Problem description: Quote the entries below from the line with "red plate F4:F5" through the line with "lime plate A8", both ends included, and only those lines.

Dataset records:
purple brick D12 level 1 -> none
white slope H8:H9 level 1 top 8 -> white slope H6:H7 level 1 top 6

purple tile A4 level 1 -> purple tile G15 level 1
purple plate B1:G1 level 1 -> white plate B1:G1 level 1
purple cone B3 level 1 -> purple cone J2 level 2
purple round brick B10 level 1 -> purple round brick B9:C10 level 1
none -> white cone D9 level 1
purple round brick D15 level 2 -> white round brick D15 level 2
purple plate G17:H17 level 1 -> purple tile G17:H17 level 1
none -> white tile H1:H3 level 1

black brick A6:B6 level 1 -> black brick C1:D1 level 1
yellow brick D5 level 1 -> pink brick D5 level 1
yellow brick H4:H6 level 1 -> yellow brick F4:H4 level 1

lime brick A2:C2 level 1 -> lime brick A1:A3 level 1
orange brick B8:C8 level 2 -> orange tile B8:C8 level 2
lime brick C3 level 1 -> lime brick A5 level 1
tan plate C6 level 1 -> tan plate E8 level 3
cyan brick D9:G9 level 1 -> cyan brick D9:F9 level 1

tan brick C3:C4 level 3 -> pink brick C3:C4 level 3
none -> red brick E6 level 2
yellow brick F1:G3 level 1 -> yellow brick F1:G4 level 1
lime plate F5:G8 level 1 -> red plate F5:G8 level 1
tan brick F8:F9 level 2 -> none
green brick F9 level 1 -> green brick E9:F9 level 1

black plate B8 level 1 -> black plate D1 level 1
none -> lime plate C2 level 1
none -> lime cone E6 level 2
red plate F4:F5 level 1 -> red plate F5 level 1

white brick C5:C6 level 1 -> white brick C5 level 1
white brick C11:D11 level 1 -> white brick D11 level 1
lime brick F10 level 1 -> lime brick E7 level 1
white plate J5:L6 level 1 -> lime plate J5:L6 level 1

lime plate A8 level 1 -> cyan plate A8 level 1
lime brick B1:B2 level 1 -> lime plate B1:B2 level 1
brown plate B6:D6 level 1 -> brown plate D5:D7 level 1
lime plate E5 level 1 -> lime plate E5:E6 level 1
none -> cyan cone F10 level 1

Task answer:
red plate F4:F5 level 1 -> red plate F5 level 1

white brick C5:C6 level 1 -> white brick C5 level 1
white brick C11:D11 level 1 -> white brick D11 level 1
lime brick F10 level 1 -> lime brick E7 level 1
white plate J5:L6 level 1 -> lime plate J5:L6 level 1

lime plate A8 level 1 -> cyan plate A8 level 1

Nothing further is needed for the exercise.